### Available data

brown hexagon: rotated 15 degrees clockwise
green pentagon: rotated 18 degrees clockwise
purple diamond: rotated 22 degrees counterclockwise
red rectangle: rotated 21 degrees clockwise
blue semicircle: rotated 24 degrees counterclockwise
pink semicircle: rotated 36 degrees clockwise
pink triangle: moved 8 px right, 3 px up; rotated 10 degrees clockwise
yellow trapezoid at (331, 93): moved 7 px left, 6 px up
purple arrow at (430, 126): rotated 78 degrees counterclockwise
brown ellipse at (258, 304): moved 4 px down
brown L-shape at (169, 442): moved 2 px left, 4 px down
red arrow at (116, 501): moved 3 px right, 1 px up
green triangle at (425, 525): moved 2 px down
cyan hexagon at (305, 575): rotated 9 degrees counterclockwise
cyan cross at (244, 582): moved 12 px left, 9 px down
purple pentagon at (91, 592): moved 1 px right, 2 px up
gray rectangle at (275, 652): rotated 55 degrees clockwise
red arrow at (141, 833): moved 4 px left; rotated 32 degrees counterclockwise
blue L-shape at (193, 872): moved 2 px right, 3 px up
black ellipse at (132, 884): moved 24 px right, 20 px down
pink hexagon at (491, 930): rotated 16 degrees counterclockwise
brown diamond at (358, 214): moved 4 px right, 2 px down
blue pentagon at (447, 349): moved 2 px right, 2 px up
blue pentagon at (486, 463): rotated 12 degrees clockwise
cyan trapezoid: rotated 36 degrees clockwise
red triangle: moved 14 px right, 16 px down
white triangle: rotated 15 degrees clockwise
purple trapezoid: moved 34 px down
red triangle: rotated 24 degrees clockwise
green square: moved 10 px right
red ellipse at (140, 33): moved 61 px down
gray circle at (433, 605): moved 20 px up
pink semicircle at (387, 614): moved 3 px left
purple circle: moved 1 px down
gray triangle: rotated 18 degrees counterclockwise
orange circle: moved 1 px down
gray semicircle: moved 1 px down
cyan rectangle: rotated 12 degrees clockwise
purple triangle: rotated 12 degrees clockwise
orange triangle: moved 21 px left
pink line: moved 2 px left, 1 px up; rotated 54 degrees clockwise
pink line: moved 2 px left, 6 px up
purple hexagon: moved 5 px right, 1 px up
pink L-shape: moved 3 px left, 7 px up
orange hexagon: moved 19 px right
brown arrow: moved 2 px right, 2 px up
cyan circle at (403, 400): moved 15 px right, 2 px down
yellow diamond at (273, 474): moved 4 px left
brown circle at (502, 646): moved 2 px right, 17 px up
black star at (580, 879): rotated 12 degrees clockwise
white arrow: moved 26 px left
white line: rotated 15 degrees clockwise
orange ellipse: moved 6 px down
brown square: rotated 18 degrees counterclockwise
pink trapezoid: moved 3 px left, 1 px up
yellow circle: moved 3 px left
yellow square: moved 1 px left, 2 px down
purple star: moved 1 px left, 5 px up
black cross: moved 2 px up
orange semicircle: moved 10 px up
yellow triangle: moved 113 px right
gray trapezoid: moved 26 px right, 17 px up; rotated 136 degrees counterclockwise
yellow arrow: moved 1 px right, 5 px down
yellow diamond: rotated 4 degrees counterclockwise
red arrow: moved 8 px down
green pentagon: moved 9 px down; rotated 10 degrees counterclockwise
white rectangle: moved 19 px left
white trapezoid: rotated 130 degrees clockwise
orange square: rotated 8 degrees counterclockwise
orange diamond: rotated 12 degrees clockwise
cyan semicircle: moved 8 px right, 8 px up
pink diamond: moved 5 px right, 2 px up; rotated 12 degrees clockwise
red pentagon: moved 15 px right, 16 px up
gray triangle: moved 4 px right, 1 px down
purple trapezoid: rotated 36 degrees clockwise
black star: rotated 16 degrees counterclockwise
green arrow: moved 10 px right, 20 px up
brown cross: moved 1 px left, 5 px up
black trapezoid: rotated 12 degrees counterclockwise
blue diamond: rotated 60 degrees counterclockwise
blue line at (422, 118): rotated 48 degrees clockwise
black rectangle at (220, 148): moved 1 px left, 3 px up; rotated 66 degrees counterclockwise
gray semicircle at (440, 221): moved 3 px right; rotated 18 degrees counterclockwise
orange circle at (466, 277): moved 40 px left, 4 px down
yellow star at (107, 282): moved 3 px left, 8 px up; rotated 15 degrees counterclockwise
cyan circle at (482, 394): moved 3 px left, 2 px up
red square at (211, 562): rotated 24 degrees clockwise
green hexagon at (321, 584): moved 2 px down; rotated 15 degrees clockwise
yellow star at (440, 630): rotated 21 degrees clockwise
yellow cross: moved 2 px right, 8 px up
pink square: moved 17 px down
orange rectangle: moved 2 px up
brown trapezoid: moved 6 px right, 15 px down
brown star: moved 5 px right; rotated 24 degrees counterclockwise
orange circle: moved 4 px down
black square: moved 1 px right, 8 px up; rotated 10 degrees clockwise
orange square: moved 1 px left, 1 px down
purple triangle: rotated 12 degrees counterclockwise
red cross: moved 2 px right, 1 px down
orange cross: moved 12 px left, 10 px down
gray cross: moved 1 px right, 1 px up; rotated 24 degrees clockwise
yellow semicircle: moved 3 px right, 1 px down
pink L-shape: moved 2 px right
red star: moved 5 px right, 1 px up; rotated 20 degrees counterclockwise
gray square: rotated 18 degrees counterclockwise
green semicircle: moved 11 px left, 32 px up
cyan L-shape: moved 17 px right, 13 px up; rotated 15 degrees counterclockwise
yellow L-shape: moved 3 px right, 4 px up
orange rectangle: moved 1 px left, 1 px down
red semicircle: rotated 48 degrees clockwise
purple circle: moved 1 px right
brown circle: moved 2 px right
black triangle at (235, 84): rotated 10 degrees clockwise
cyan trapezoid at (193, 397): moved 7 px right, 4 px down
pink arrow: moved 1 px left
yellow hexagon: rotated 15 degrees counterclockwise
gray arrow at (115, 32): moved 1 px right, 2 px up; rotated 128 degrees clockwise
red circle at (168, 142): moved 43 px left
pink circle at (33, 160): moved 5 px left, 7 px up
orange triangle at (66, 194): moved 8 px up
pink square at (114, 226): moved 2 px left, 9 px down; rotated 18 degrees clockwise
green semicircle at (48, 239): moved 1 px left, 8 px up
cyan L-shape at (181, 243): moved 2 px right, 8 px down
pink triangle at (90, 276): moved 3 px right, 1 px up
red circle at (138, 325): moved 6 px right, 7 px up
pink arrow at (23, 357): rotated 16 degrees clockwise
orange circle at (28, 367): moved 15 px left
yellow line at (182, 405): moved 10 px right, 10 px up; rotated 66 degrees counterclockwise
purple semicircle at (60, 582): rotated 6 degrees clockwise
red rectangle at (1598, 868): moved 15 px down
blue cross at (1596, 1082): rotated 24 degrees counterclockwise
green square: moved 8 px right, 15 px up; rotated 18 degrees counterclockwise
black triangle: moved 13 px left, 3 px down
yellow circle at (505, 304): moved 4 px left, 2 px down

### Problem description
Of all the entries above, repeat only the lines from the line that has "black cross: moved 2 px up" to the line that has "black rectangle at", both lines included, exactly.

### Answer to this task
black cross: moved 2 px up
orange semicircle: moved 10 px up
yellow triangle: moved 113 px right
gray trapezoid: moved 26 px right, 17 px up; rotated 136 degrees counterclockwise
yellow arrow: moved 1 px right, 5 px down
yellow diamond: rotated 4 degrees counterclockwise
red arrow: moved 8 px down
green pentagon: moved 9 px down; rotated 10 degrees counterclockwise
white rectangle: moved 19 px left
white trapezoid: rotated 130 degrees clockwise
orange square: rotated 8 degrees counterclockwise
orange diamond: rotated 12 degrees clockwise
cyan semicircle: moved 8 px right, 8 px up
pink diamond: moved 5 px right, 2 px up; rotated 12 degrees clockwise
red pentagon: moved 15 px right, 16 px up
gray triangle: moved 4 px right, 1 px down
purple trapezoid: rotated 36 degrees clockwise
black star: rotated 16 degrees counterclockwise
green arrow: moved 10 px right, 20 px up
brown cross: moved 1 px left, 5 px up
black trapezoid: rotated 12 degrees counterclockwise
blue diamond: rotated 60 degrees counterclockwise
blue line at (422, 118): rotated 48 degrees clockwise
black rectangle at (220, 148): moved 1 px left, 3 px up; rotated 66 degrees counterclockwise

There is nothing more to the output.